- YOUR GOAL: Except for the pictures, write out all the records that follow exactly.

(Data excerpts)
+ + +
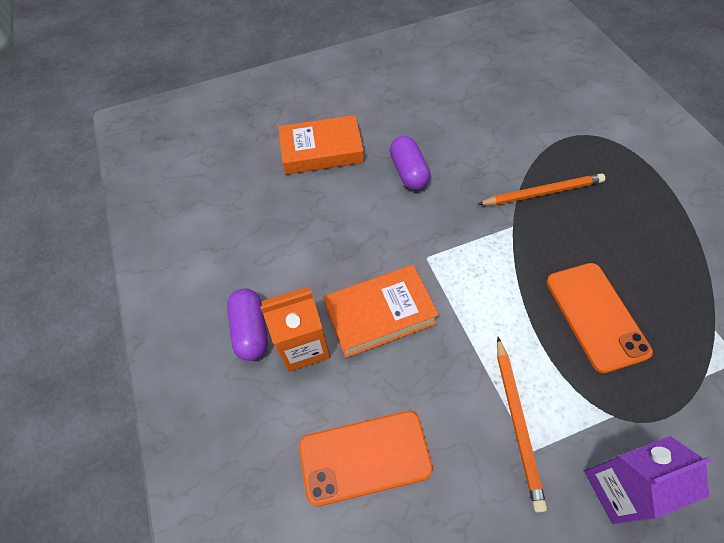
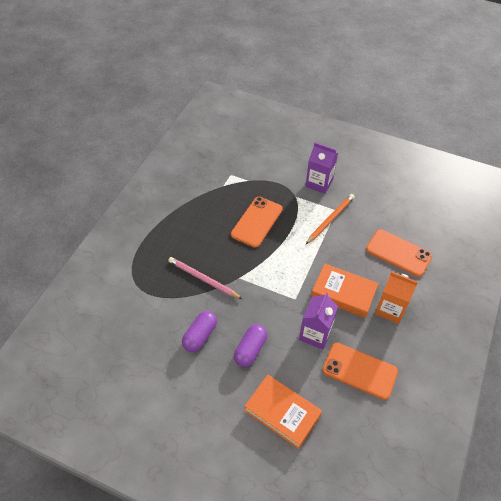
camera: 140 degrees left, 5 degrees down
(251, 330) = (411, 336): purple capsule -> purple capsule (200, 336)
(281, 241) = (359, 371): none -> orange phone
(363, 239) = (315, 334): none -> purple carton
(542, 192) = (203, 279): orange pencil -> pink pencil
+ + +
- RESPONSE:
camera: 140 degrees left, 5 degrees down
(251, 330) = (411, 336): purple capsule -> purple capsule (200, 336)
(281, 241) = (359, 371): none -> orange phone
(363, 239) = (315, 334): none -> purple carton
(542, 192) = (203, 279): orange pencil -> pink pencil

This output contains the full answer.